EXERCISE DESCRIPTION. Write out exactly the lines from the first line of the records below through the line that contains "(200, 147) = (181, 211): black", and stop there.

RECORDS FOR THE EXERCISE.

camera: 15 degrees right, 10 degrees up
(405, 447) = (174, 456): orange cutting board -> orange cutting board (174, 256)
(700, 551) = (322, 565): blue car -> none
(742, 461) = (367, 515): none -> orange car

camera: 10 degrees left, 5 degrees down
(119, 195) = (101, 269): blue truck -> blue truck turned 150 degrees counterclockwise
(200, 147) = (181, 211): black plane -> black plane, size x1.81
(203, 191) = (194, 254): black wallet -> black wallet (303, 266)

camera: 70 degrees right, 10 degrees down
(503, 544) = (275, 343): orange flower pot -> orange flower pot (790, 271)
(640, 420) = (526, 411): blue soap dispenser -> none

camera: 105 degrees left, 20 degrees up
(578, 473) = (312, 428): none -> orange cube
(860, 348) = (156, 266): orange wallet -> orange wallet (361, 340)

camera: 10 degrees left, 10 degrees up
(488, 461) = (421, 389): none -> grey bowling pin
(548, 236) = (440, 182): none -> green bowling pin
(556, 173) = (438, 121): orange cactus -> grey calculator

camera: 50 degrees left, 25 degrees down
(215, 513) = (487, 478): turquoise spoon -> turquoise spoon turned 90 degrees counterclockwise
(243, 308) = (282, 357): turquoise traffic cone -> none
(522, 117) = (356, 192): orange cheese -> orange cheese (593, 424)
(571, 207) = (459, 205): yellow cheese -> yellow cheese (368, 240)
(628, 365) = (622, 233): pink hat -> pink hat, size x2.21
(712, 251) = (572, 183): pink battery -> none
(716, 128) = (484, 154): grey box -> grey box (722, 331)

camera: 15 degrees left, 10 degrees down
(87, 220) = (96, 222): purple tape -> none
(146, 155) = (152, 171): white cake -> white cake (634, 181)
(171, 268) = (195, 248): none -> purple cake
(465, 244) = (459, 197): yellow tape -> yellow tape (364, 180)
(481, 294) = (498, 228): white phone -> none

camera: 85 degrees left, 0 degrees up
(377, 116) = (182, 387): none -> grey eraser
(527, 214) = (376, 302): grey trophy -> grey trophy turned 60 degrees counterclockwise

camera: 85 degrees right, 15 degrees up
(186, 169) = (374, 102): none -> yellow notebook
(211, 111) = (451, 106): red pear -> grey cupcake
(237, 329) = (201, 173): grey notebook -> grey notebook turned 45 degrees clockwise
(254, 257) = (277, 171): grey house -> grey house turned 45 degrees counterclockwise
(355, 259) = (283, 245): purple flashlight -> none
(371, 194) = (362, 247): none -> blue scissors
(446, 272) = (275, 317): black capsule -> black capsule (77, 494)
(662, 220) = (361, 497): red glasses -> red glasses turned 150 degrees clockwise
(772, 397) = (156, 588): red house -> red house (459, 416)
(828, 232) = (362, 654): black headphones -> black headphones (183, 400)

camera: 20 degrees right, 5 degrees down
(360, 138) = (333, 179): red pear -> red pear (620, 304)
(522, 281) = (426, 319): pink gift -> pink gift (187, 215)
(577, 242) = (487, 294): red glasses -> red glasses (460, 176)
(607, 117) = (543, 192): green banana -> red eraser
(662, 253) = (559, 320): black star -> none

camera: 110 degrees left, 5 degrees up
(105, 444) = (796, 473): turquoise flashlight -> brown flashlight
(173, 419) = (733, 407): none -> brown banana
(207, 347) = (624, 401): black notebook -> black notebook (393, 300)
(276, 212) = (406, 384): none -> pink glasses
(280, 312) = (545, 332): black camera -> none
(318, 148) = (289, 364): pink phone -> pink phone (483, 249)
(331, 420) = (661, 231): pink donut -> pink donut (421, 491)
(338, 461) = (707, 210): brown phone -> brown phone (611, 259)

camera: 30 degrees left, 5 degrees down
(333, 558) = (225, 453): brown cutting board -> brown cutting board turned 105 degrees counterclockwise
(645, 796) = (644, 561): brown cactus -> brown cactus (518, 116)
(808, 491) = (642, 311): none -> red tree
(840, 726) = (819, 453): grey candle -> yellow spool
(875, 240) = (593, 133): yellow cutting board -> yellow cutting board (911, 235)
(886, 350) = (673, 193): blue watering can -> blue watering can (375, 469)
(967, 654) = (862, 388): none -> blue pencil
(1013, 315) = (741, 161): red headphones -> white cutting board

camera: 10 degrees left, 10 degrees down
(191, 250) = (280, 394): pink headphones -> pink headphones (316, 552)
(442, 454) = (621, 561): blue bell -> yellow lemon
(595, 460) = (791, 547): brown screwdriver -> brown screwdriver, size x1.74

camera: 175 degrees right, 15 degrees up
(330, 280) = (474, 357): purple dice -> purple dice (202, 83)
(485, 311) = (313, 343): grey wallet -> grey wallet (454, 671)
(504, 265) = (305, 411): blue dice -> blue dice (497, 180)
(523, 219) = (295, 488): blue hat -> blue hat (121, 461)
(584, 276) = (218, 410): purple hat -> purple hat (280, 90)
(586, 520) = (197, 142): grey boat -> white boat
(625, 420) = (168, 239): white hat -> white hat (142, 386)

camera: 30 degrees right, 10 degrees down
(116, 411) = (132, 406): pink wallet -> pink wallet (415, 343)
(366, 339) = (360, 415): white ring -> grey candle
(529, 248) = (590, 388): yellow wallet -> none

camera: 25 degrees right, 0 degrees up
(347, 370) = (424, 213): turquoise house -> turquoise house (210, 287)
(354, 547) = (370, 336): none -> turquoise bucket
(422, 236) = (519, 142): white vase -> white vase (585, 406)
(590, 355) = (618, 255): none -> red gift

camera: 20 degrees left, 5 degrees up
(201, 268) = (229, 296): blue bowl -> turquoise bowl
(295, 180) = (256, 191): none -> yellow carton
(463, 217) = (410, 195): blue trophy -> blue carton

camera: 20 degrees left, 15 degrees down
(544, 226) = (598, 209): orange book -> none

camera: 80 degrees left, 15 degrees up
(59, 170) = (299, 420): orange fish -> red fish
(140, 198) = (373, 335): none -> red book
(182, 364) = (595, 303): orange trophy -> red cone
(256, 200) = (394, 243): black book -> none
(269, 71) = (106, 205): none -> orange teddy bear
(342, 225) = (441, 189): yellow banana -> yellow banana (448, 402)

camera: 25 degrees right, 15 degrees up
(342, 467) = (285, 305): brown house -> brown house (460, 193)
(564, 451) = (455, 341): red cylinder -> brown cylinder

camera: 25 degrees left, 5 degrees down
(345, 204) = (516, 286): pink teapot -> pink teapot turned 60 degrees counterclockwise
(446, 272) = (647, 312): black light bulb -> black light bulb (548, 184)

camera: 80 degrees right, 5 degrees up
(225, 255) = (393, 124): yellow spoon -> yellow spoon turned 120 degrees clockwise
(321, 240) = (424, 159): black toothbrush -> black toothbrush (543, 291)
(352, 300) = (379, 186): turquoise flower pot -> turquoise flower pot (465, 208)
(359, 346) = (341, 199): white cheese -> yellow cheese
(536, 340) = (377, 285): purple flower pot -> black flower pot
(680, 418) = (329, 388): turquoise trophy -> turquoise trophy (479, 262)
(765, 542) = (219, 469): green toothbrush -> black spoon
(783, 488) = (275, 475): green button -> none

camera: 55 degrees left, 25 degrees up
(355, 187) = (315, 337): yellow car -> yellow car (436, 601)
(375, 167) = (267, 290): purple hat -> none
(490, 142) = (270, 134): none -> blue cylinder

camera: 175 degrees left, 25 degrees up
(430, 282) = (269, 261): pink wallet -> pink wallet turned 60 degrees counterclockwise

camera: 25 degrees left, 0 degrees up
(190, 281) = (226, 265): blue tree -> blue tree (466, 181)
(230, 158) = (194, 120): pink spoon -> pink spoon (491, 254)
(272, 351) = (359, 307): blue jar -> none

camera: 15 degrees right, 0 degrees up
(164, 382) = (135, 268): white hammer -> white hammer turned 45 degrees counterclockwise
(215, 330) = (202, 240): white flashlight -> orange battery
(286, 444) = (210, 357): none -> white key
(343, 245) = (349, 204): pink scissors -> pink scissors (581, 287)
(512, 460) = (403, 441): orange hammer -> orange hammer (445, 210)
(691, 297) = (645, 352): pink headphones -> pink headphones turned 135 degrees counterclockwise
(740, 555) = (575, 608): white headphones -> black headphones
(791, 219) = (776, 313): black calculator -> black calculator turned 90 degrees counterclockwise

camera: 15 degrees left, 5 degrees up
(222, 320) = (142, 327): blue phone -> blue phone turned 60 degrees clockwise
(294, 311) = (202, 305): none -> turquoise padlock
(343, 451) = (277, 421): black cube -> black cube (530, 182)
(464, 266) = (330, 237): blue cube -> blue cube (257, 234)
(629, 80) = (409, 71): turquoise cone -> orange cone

ANSWER BOX.
camera: 15 degrees right, 10 degrees up
(405, 447) = (174, 456): orange cutting board -> orange cutting board (174, 256)
(700, 551) = (322, 565): blue car -> none
(742, 461) = (367, 515): none -> orange car

camera: 10 degrees left, 5 degrees down
(119, 195) = (101, 269): blue truck -> blue truck turned 150 degrees counterclockwise
(200, 147) = (181, 211): black plane -> black plane, size x1.81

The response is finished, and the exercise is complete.